_Activity_
In the records that follow, the lines from the one containing "missing: brush/pure white (733 266)" to the one containing "size: brush/turquoise (425", inclusive, are to be given again exactly.

(Items from a dataset)
· · · · · · ·
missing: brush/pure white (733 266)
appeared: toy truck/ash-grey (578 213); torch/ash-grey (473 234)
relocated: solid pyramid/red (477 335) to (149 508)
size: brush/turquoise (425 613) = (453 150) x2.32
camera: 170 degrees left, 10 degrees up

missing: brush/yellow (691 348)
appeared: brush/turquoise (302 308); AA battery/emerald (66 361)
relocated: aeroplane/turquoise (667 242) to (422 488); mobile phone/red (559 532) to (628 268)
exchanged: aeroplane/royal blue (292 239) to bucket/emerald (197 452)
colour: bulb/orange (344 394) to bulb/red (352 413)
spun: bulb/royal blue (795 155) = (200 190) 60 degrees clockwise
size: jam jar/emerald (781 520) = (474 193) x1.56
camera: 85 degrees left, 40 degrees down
· · · · · · ·
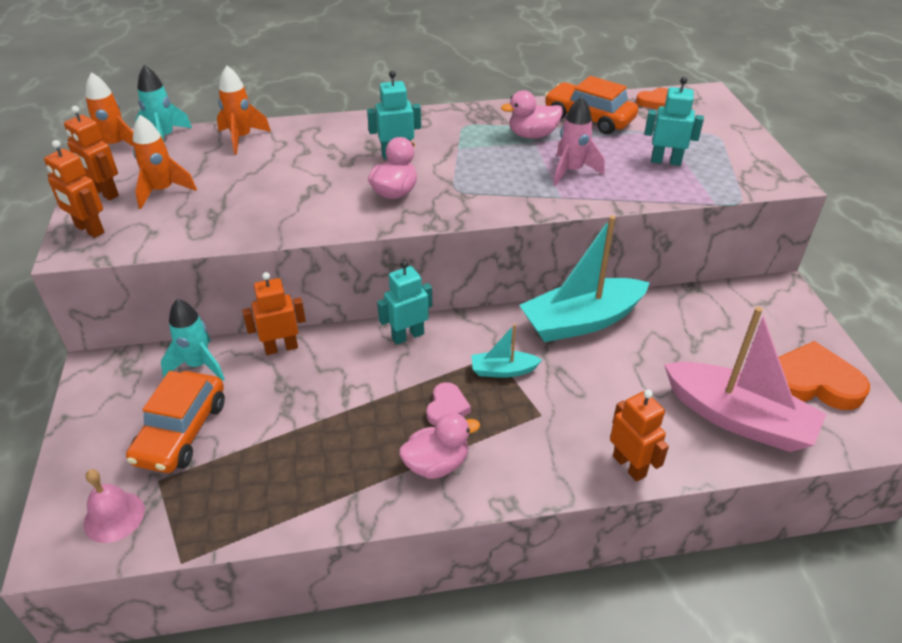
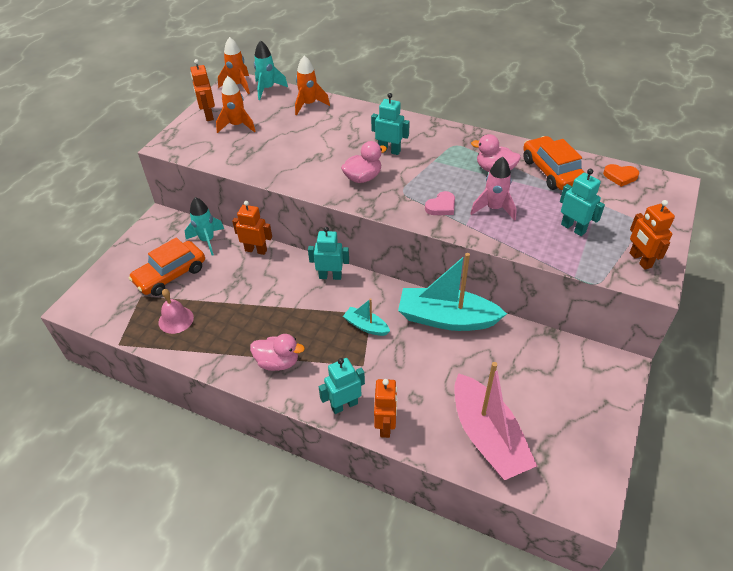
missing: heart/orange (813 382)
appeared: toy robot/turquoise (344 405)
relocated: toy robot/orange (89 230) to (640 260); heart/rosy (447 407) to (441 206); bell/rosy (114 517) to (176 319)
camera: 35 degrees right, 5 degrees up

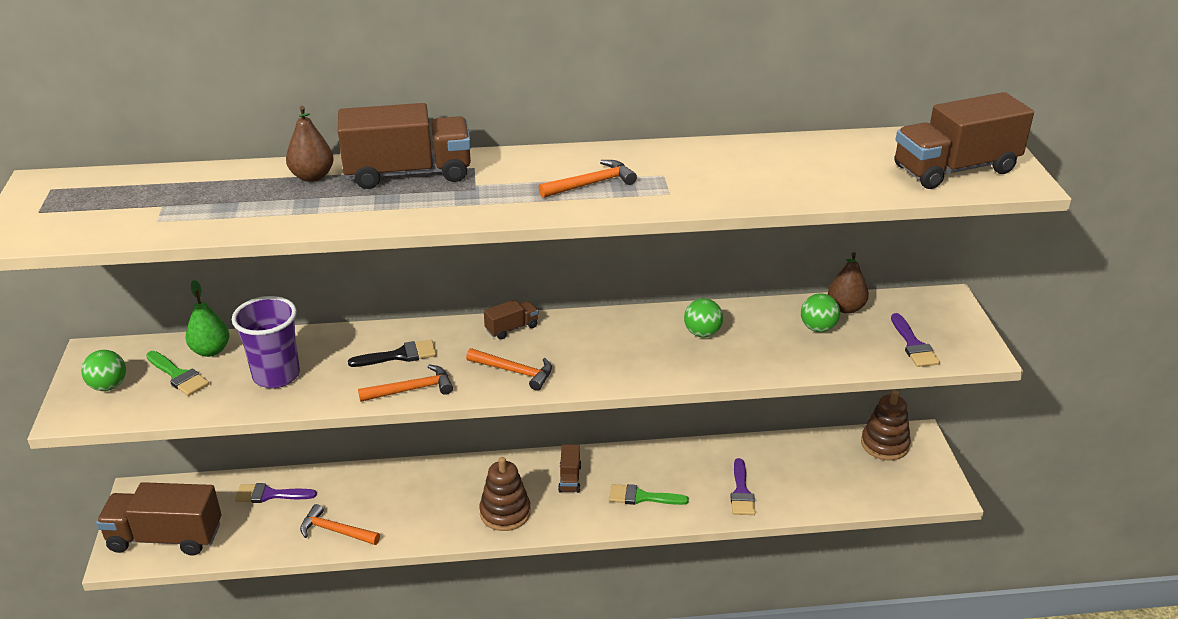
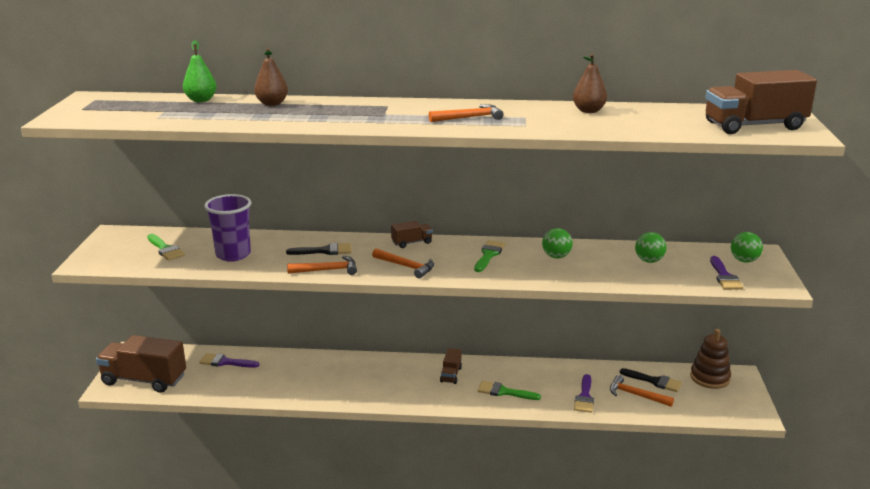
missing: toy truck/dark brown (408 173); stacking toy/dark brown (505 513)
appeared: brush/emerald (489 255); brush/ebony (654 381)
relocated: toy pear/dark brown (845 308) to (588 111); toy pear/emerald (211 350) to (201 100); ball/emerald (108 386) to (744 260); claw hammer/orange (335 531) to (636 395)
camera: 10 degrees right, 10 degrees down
· · · · · · ·
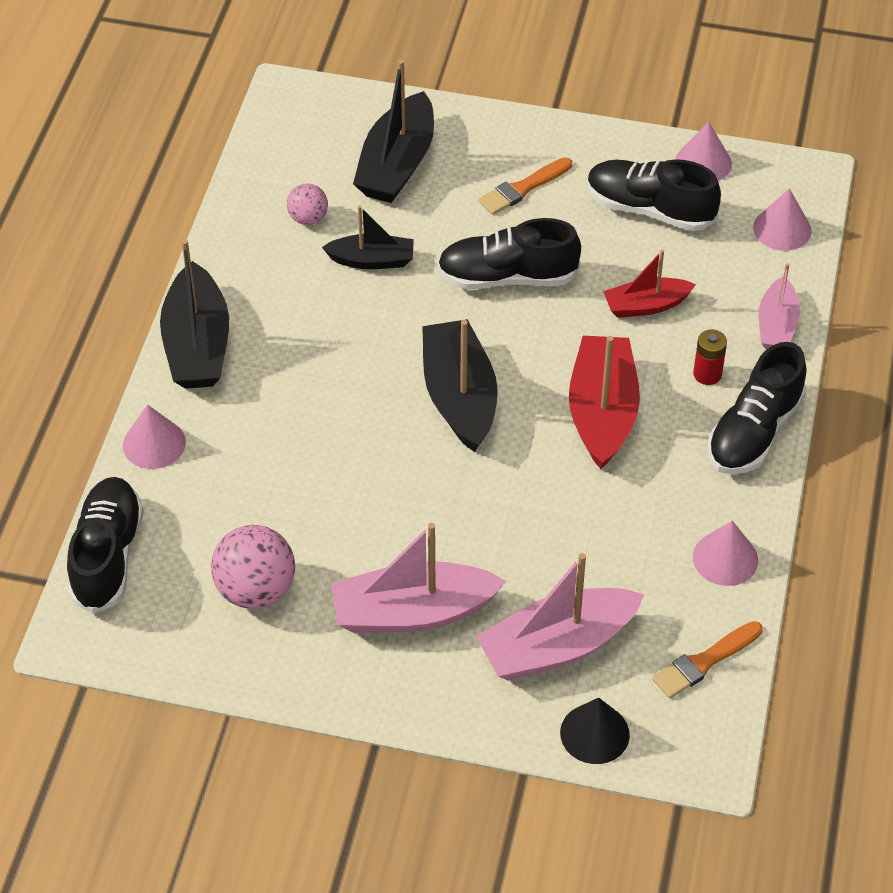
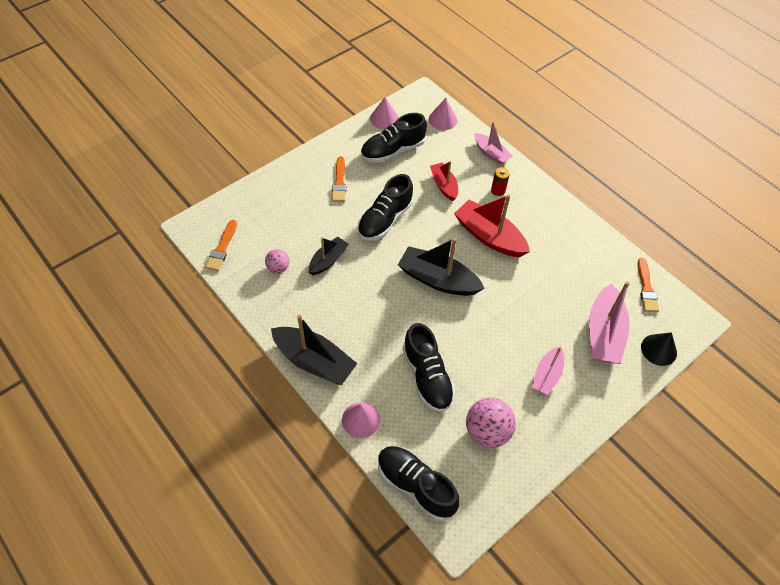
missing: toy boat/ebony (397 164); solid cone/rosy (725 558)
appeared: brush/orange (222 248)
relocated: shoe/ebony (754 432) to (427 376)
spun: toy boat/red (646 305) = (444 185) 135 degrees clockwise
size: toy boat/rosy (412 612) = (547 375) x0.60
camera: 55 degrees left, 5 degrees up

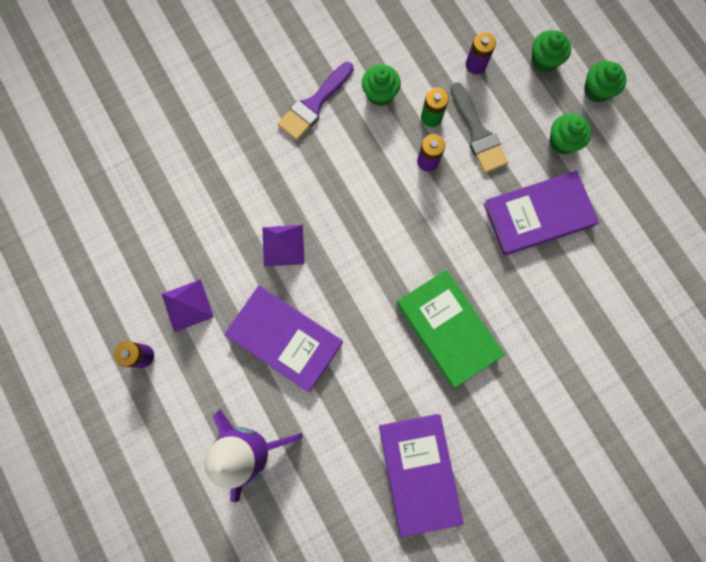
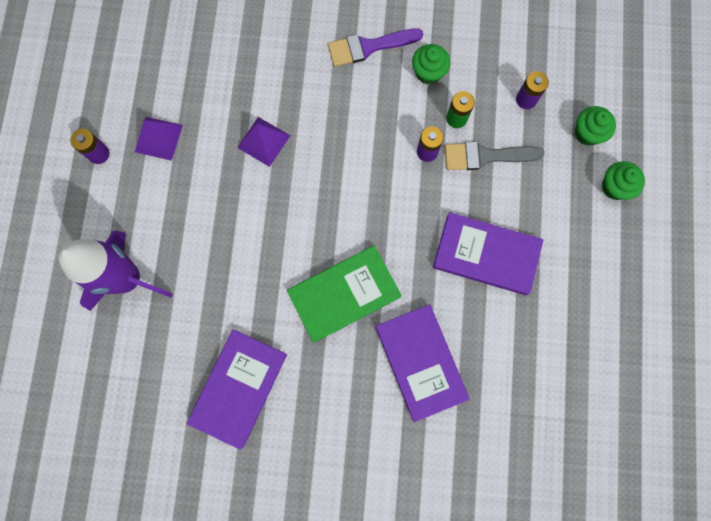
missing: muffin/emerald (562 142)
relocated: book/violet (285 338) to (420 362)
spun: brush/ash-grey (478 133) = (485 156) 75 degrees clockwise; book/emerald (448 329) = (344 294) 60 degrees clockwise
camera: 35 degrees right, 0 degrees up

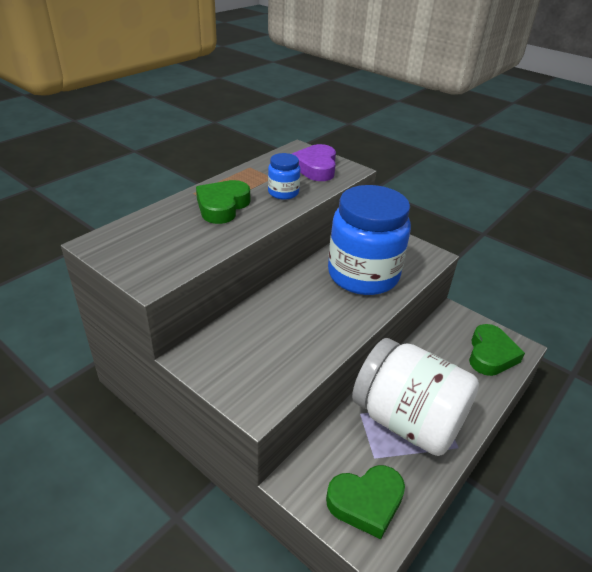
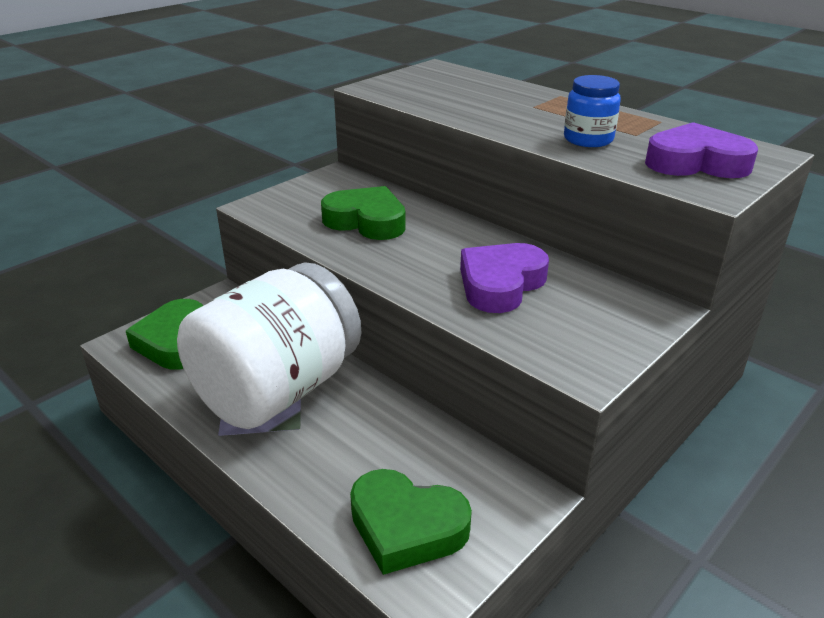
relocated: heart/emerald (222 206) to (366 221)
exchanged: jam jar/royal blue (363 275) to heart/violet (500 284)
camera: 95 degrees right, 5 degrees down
· · · · · · ·
_Written reply_
missing: brush/pure white (733 266)
appeared: toy truck/ash-grey (578 213); torch/ash-grey (473 234)
relocated: solid pyramid/red (477 335) to (149 508)
size: brush/turquoise (425 613) = (453 150) x2.32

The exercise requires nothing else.